* TASK INSTRUCTIONS *
Output the complete listing exactly.

* MATERIAL PROVIDED *
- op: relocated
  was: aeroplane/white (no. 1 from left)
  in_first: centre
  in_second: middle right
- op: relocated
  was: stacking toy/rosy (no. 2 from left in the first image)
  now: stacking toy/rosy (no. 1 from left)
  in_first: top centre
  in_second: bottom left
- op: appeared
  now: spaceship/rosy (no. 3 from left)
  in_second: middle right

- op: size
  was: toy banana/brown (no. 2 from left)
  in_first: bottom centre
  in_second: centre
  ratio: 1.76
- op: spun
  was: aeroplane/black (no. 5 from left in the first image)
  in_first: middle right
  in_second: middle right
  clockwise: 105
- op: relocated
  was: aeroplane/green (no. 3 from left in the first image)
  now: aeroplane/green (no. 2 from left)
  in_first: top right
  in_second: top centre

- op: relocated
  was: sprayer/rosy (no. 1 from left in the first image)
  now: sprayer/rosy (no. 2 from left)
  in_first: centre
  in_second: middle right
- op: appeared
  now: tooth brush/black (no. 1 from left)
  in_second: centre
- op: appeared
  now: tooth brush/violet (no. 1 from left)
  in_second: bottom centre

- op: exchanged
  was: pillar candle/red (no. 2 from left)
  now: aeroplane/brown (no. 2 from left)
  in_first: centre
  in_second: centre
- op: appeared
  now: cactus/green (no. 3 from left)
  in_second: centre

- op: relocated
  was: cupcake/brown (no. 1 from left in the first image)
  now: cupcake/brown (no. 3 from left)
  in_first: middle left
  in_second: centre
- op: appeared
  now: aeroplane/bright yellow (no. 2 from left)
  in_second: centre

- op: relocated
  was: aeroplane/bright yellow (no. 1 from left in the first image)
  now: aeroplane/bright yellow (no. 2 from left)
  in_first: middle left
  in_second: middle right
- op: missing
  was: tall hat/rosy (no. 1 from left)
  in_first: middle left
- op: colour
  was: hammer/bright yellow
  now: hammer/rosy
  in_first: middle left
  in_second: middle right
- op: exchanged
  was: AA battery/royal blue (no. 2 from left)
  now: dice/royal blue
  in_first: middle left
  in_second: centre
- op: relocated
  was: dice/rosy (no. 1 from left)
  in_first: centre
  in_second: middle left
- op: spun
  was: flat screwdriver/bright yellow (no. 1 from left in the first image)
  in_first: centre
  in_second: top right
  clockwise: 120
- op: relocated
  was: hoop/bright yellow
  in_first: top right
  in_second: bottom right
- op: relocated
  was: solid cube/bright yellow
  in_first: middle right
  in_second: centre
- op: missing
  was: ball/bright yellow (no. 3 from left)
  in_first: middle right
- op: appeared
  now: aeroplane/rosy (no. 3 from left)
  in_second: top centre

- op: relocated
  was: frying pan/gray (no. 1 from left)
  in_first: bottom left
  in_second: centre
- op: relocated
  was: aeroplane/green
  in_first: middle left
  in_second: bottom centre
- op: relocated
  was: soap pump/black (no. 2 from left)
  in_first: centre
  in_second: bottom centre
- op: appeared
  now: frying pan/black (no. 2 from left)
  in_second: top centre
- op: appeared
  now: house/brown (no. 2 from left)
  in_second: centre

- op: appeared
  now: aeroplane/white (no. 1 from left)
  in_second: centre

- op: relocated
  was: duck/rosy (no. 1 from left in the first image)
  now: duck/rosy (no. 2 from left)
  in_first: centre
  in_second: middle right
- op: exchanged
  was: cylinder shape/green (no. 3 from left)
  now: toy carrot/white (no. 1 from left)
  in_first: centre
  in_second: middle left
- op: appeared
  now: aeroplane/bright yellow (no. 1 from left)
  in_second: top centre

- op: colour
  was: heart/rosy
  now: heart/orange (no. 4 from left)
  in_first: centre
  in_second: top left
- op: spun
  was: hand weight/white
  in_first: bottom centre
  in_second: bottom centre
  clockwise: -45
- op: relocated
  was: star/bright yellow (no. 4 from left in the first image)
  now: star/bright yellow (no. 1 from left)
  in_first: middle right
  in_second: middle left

* SOLUTION FOR THIS PROBLEM *
- op: relocated
  was: aeroplane/white (no. 1 from left)
  in_first: centre
  in_second: middle right
- op: relocated
  was: stacking toy/rosy (no. 2 from left in the first image)
  now: stacking toy/rosy (no. 1 from left)
  in_first: top centre
  in_second: bottom left
- op: appeared
  now: spaceship/rosy (no. 3 from left)
  in_second: middle right

- op: size
  was: toy banana/brown (no. 2 from left)
  in_first: bottom centre
  in_second: centre
  ratio: 1.76
- op: spun
  was: aeroplane/black (no. 5 from left in the first image)
  in_first: middle right
  in_second: middle right
  clockwise: 105
- op: relocated
  was: aeroplane/green (no. 3 from left in the first image)
  now: aeroplane/green (no. 2 from left)
  in_first: top right
  in_second: top centre

- op: relocated
  was: sprayer/rosy (no. 1 from left in the first image)
  now: sprayer/rosy (no. 2 from left)
  in_first: centre
  in_second: middle right
- op: appeared
  now: tooth brush/black (no. 1 from left)
  in_second: centre
- op: appeared
  now: tooth brush/violet (no. 1 from left)
  in_second: bottom centre

- op: exchanged
  was: pillar candle/red (no. 2 from left)
  now: aeroplane/brown (no. 2 from left)
  in_first: centre
  in_second: centre
- op: appeared
  now: cactus/green (no. 3 from left)
  in_second: centre

- op: relocated
  was: cupcake/brown (no. 1 from left in the first image)
  now: cupcake/brown (no. 3 from left)
  in_first: middle left
  in_second: centre
- op: appeared
  now: aeroplane/bright yellow (no. 2 from left)
  in_second: centre

- op: relocated
  was: aeroplane/bright yellow (no. 1 from left in the first image)
  now: aeroplane/bright yellow (no. 2 from left)
  in_first: middle left
  in_second: middle right
- op: missing
  was: tall hat/rosy (no. 1 from left)
  in_first: middle left
- op: colour
  was: hammer/bright yellow
  now: hammer/rosy
  in_first: middle left
  in_second: middle right
- op: exchanged
  was: AA battery/royal blue (no. 2 from left)
  now: dice/royal blue
  in_first: middle left
  in_second: centre
- op: relocated
  was: dice/rosy (no. 1 from left)
  in_first: centre
  in_second: middle left
- op: spun
  was: flat screwdriver/bright yellow (no. 1 from left in the first image)
  in_first: centre
  in_second: top right
  clockwise: 120
- op: relocated
  was: hoop/bright yellow
  in_first: top right
  in_second: bottom right
- op: relocated
  was: solid cube/bright yellow
  in_first: middle right
  in_second: centre
- op: missing
  was: ball/bright yellow (no. 3 from left)
  in_first: middle right
- op: appeared
  now: aeroplane/rosy (no. 3 from left)
  in_second: top centre

- op: relocated
  was: frying pan/gray (no. 1 from left)
  in_first: bottom left
  in_second: centre
- op: relocated
  was: aeroplane/green
  in_first: middle left
  in_second: bottom centre
- op: relocated
  was: soap pump/black (no. 2 from left)
  in_first: centre
  in_second: bottom centre
- op: appeared
  now: frying pan/black (no. 2 from left)
  in_second: top centre
- op: appeared
  now: house/brown (no. 2 from left)
  in_second: centre

- op: appeared
  now: aeroplane/white (no. 1 from left)
  in_second: centre

- op: relocated
  was: duck/rosy (no. 1 from left in the first image)
  now: duck/rosy (no. 2 from left)
  in_first: centre
  in_second: middle right
- op: exchanged
  was: cylinder shape/green (no. 3 from left)
  now: toy carrot/white (no. 1 from left)
  in_first: centre
  in_second: middle left
- op: appeared
  now: aeroplane/bright yellow (no. 1 from left)
  in_second: top centre

- op: colour
  was: heart/rosy
  now: heart/orange (no. 4 from left)
  in_first: centre
  in_second: top left
- op: spun
  was: hand weight/white
  in_first: bottom centre
  in_second: bottom centre
  clockwise: -45
- op: relocated
  was: star/bright yellow (no. 4 from left in the first image)
  now: star/bright yellow (no. 1 from left)
  in_first: middle right
  in_second: middle left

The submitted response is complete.